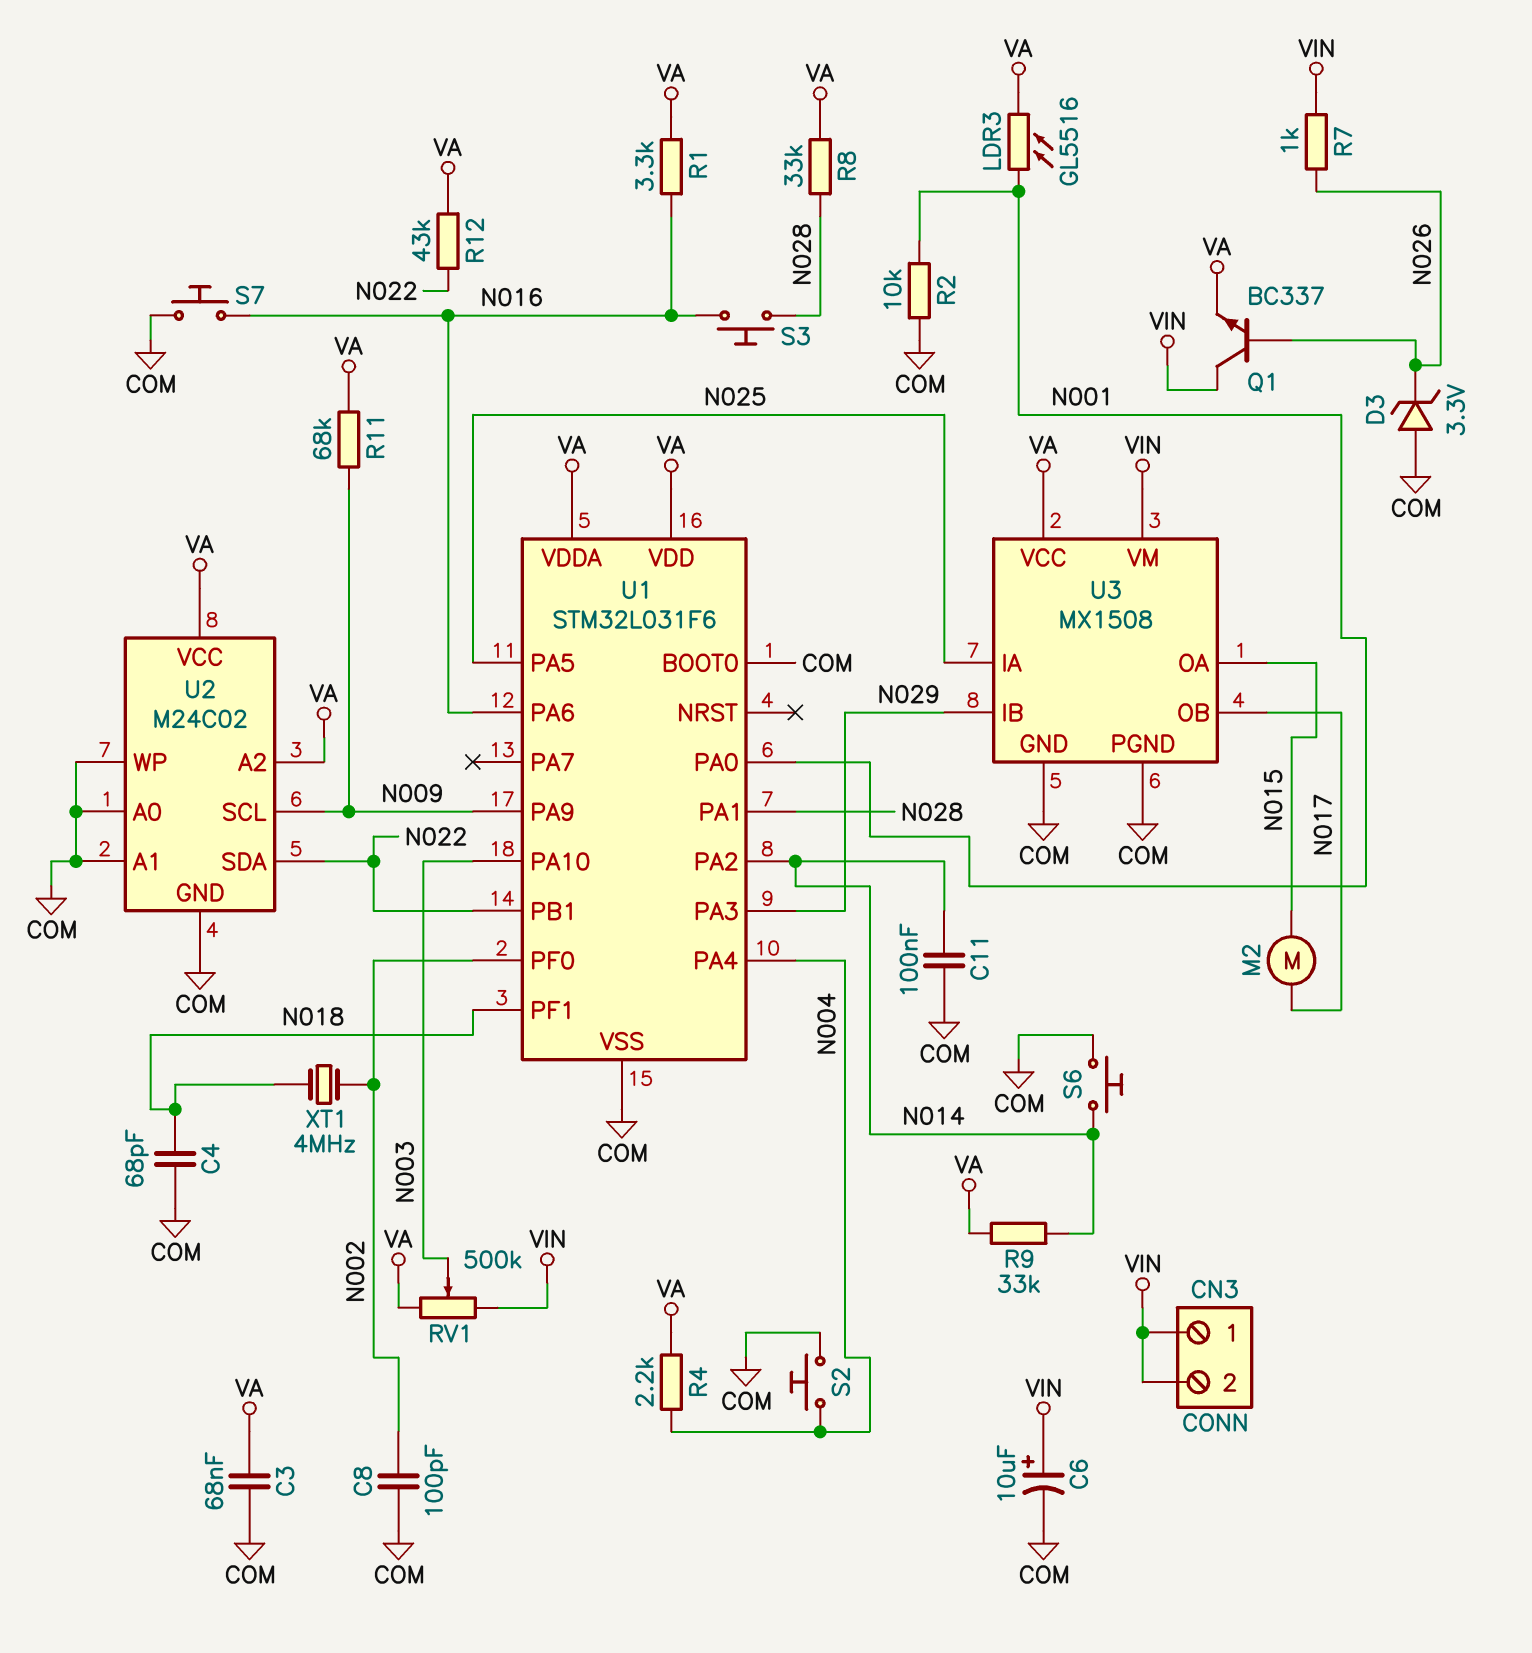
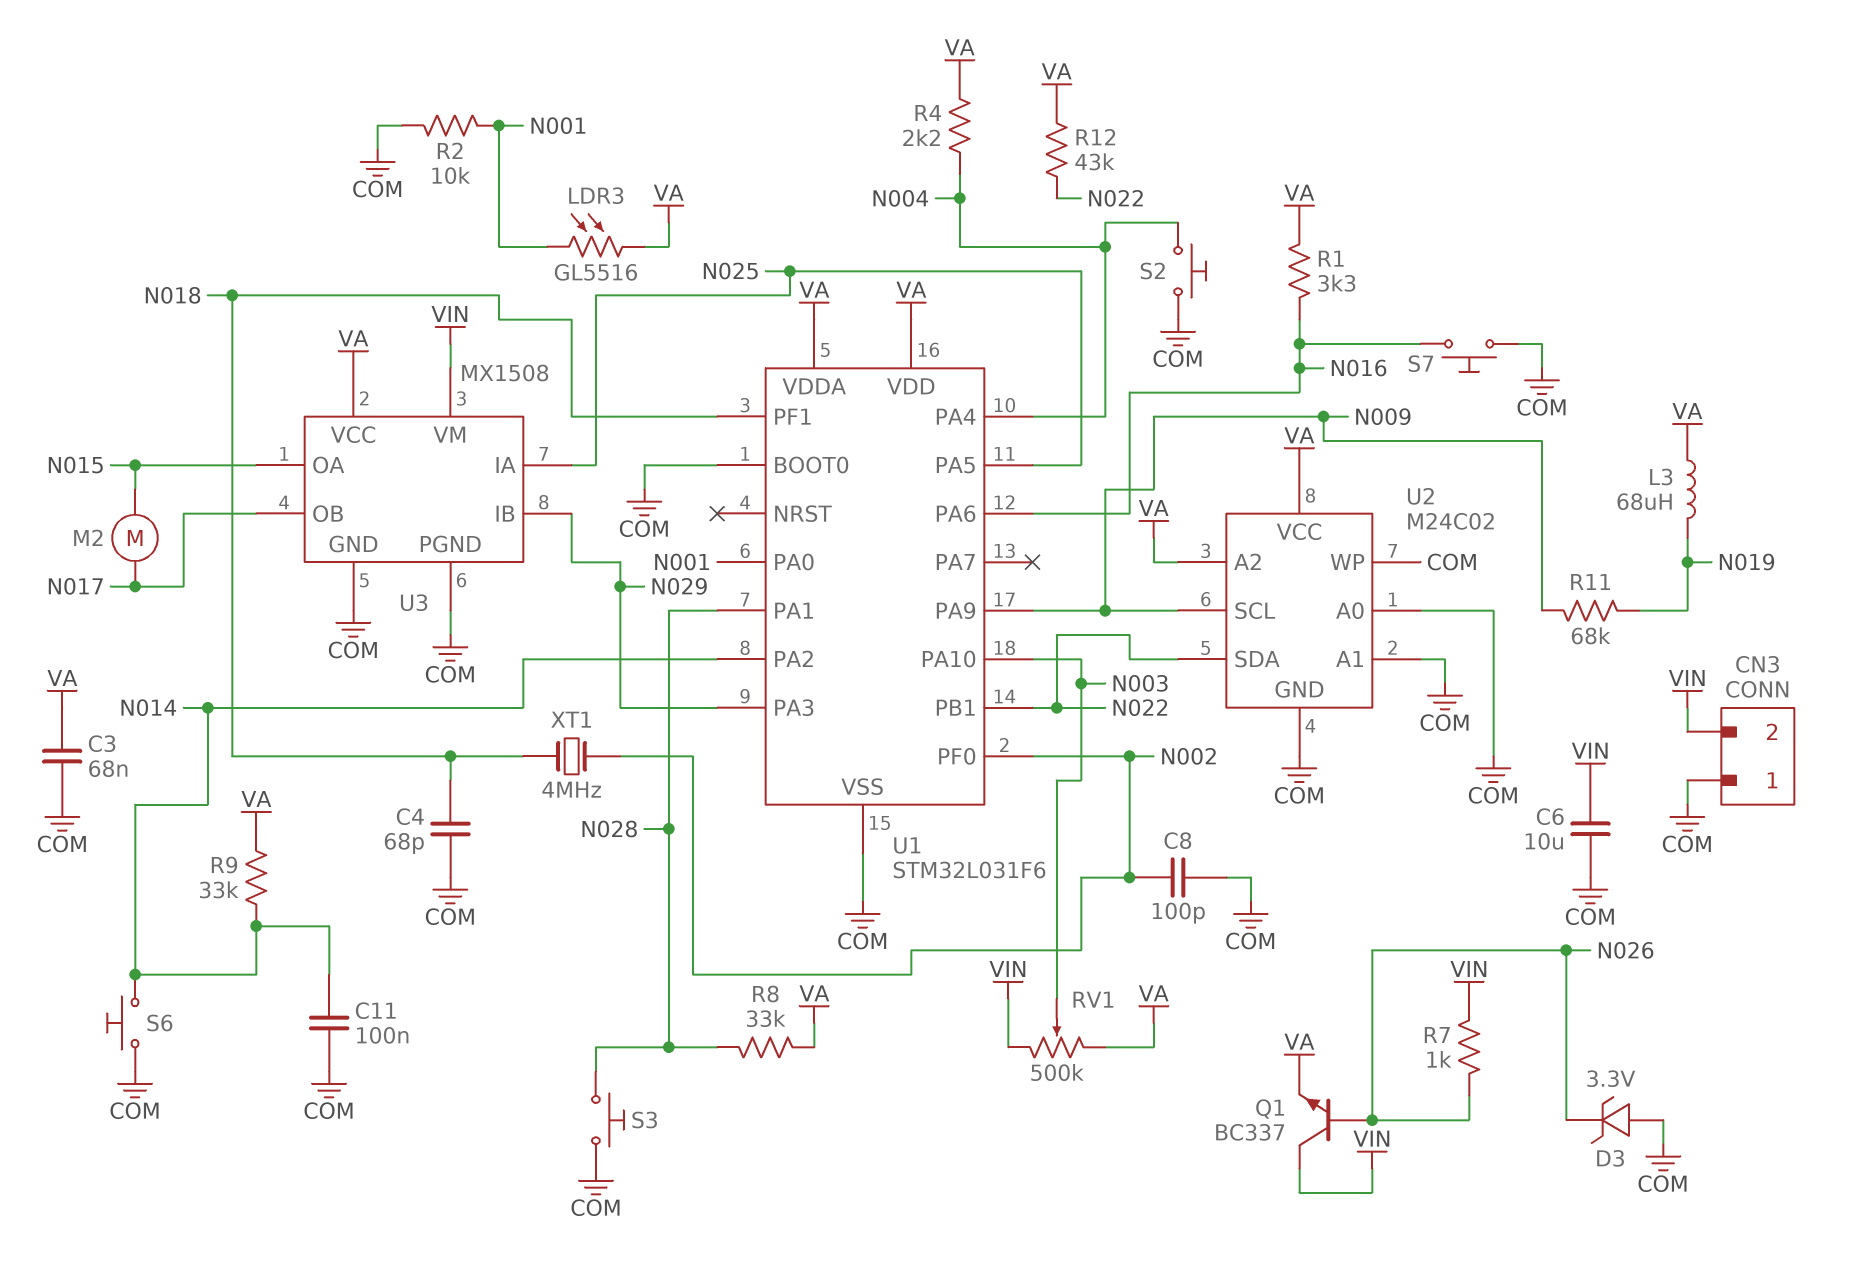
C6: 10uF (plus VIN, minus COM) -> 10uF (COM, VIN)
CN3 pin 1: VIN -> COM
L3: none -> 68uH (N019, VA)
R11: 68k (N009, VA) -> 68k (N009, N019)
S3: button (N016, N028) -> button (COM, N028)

----

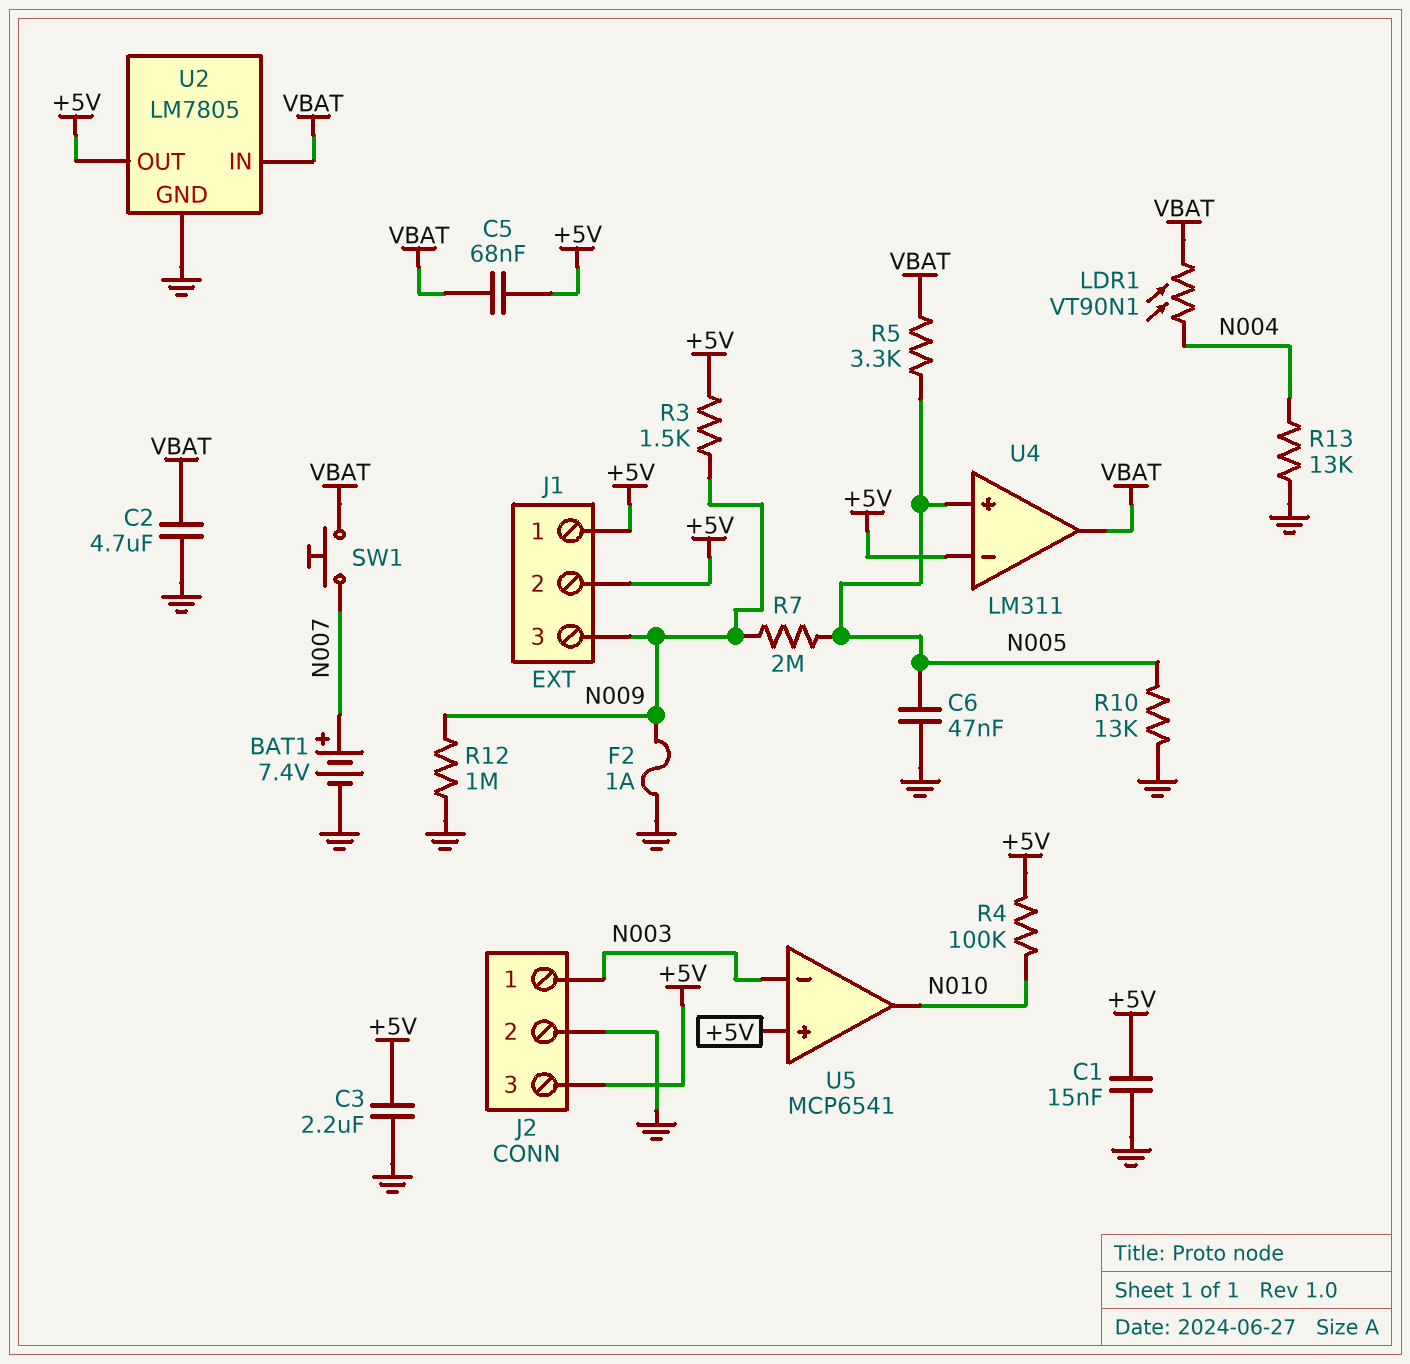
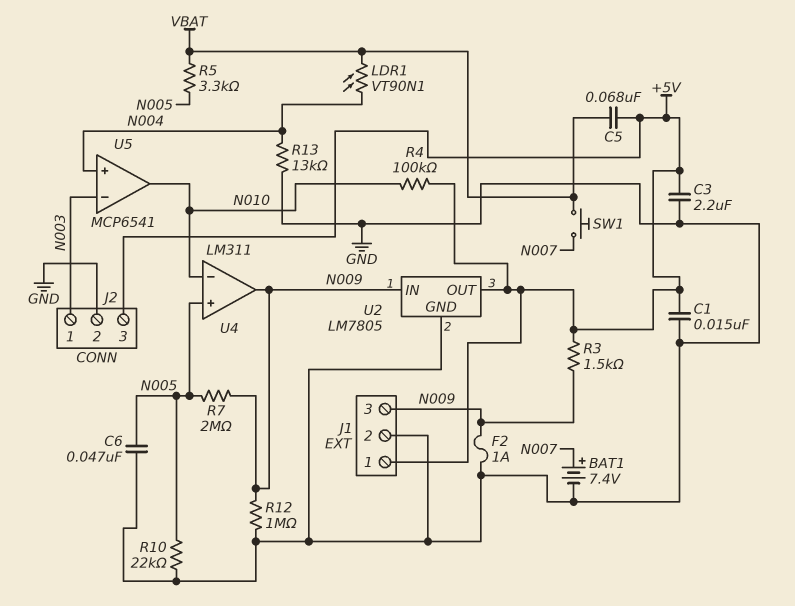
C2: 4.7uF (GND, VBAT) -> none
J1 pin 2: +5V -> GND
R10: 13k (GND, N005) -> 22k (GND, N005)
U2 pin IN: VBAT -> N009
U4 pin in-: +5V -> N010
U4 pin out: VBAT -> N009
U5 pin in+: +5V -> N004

----

▶ _WORK REQUIRED_:
Copy out the lines of the data where the word "VBAT" can be found.

▶ _EXERCISE RESPONSE_:
C2: 4.7uF (GND, VBAT) -> none
U2 pin IN: VBAT -> N009
U4 pin out: VBAT -> N009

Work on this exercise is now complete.